◆ Task requirements
Every entry below should be printed exactly, without its images.

(Entries taken from a collection)
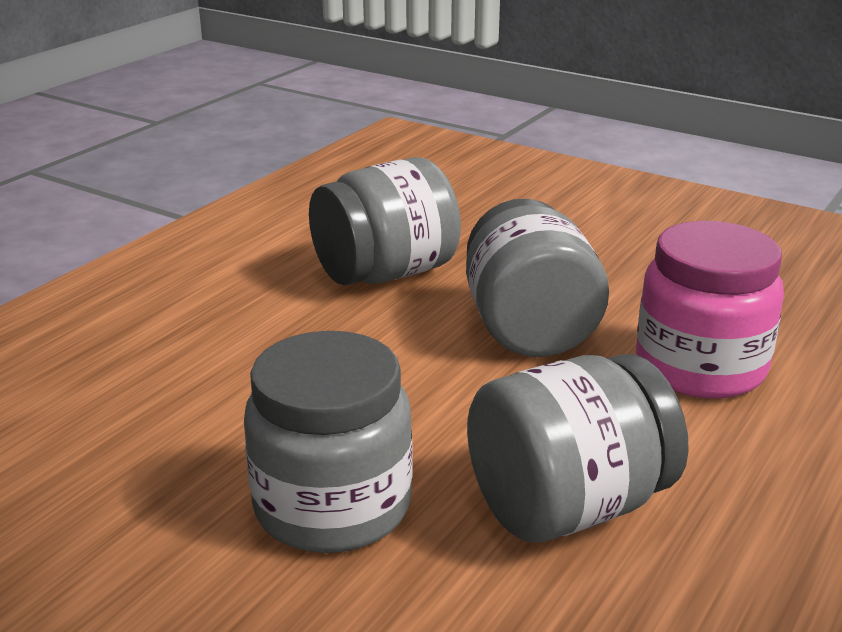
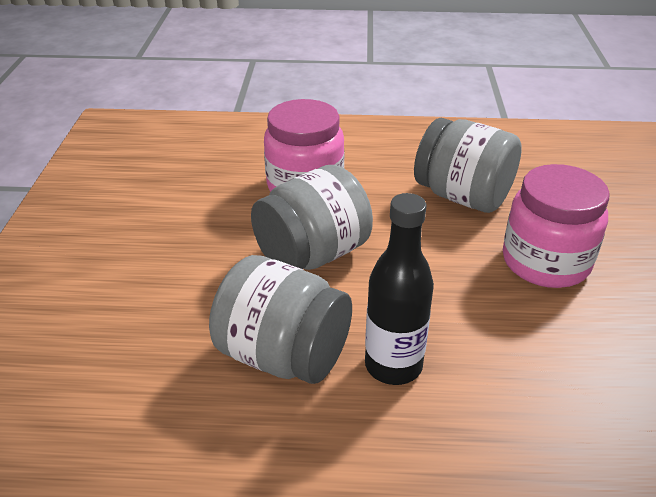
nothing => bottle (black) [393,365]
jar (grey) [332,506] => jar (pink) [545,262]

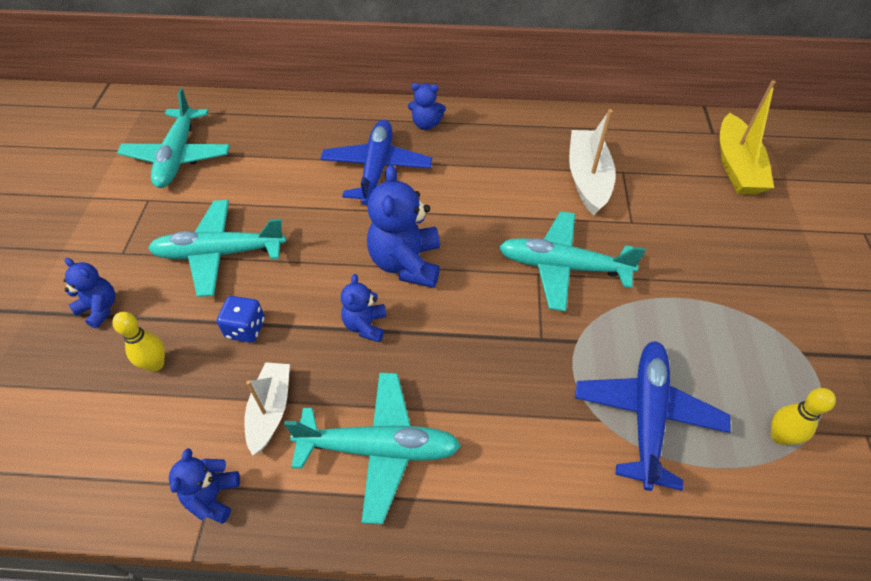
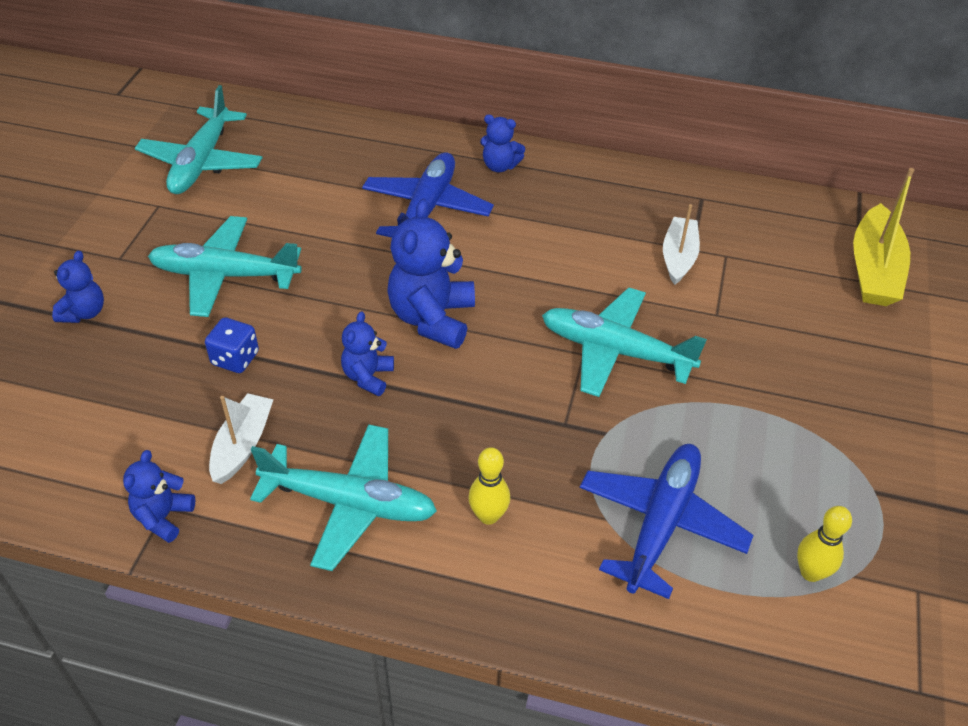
teddy bear (blue) [100,308] => teddy bear (blue) [84,312], 60 degrees clockwise
bowling pin (yellow) [156,364] => bowling pin (yellow) [488,516], move
boat (white) [587,179] => boat (white) [678,257], x0.66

◆ Result of the task
nothing => bottle (black) [393,365]
jar (grey) [332,506] => jar (pink) [545,262]

teddy bear (blue) [100,308] => teddy bear (blue) [84,312], 60 degrees clockwise
bowling pin (yellow) [156,364] => bowling pin (yellow) [488,516], move
boat (white) [587,179] => boat (white) [678,257], x0.66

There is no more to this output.